Data for the task:
____________________

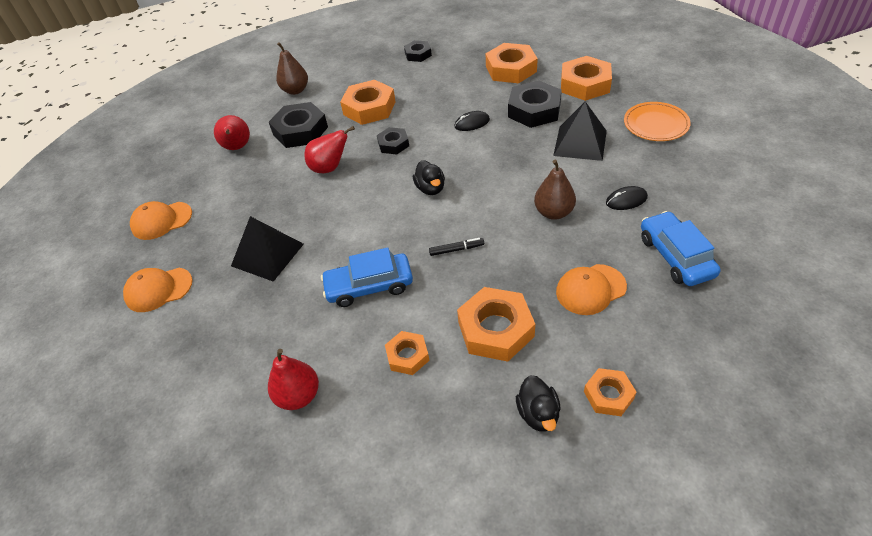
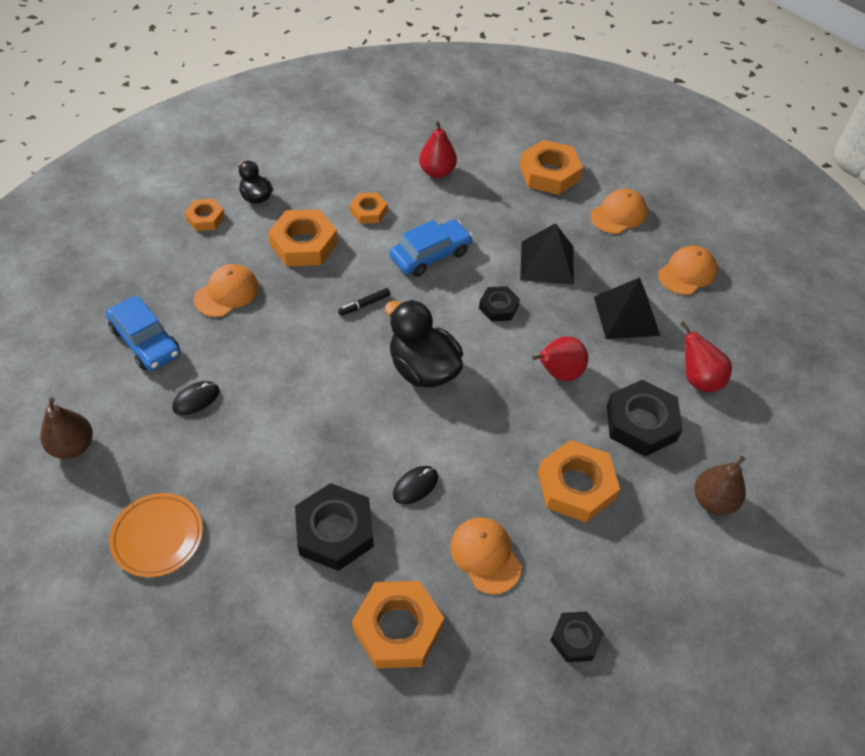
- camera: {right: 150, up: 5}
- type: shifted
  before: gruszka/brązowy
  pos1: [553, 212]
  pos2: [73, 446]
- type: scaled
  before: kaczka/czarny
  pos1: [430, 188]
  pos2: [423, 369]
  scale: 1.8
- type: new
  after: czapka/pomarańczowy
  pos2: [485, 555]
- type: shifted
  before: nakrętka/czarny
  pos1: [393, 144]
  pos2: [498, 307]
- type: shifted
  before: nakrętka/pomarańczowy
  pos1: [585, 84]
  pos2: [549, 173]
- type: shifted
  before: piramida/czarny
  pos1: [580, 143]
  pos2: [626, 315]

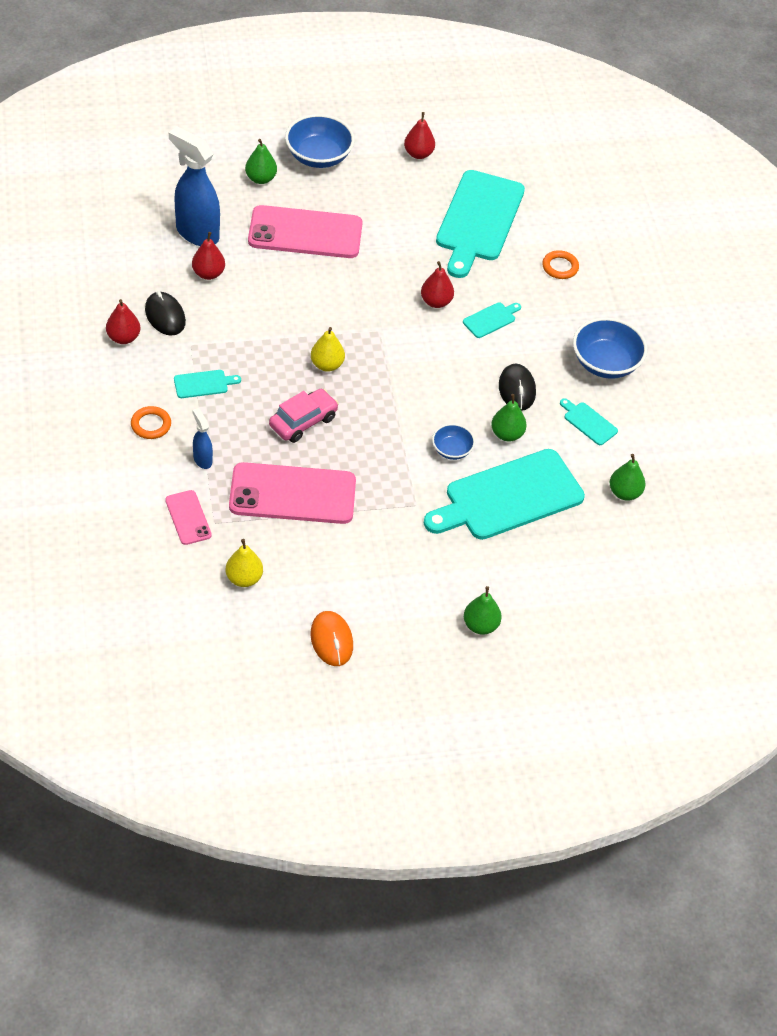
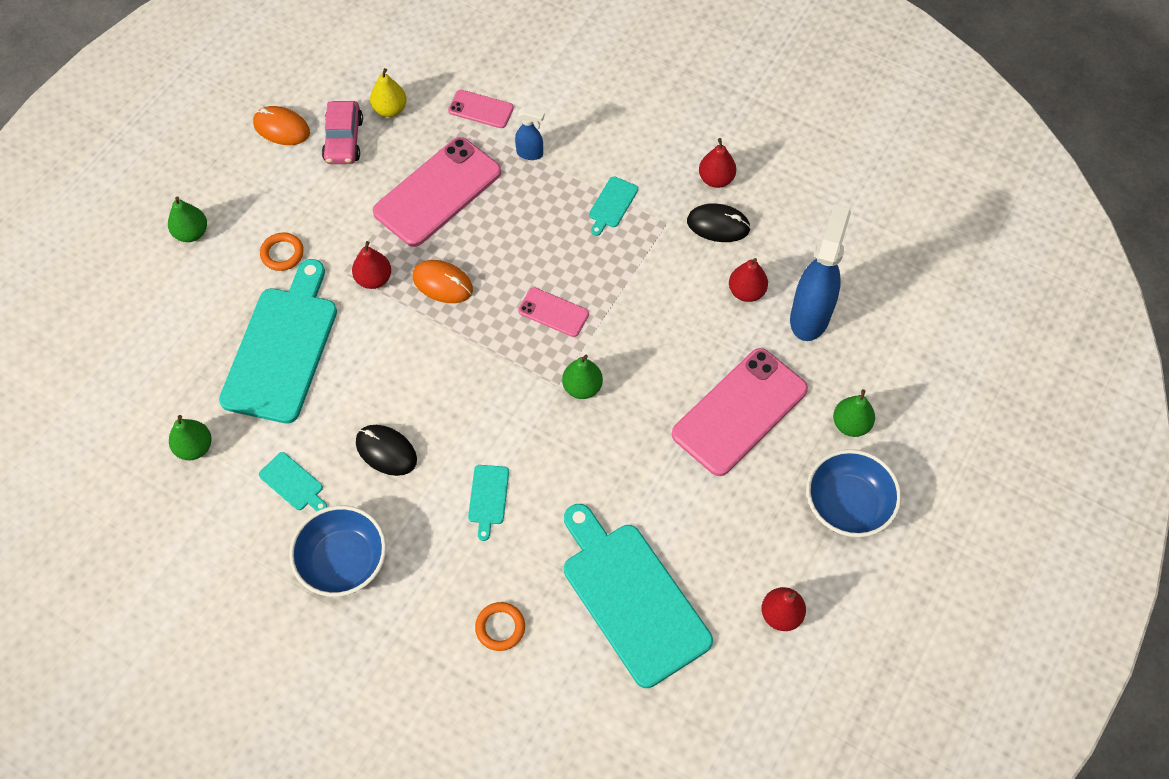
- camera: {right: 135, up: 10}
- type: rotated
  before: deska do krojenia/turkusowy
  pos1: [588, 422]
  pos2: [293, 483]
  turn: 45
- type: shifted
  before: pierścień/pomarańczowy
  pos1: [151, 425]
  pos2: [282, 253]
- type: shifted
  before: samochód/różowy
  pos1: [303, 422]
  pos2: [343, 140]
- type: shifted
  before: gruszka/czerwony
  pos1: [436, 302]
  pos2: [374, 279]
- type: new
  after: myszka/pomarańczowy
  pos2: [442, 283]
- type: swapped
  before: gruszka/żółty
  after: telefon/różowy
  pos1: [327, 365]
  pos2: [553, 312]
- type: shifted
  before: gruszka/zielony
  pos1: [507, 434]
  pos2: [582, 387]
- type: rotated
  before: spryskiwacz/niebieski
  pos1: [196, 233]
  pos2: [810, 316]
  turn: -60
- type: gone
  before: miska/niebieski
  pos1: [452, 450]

____________________

Task goal: Pull from the data each line where the string "nakrętka" turns up.

Problem solution:
  before: nakrętka/czarny
  before: nakrętka/pomarańczowy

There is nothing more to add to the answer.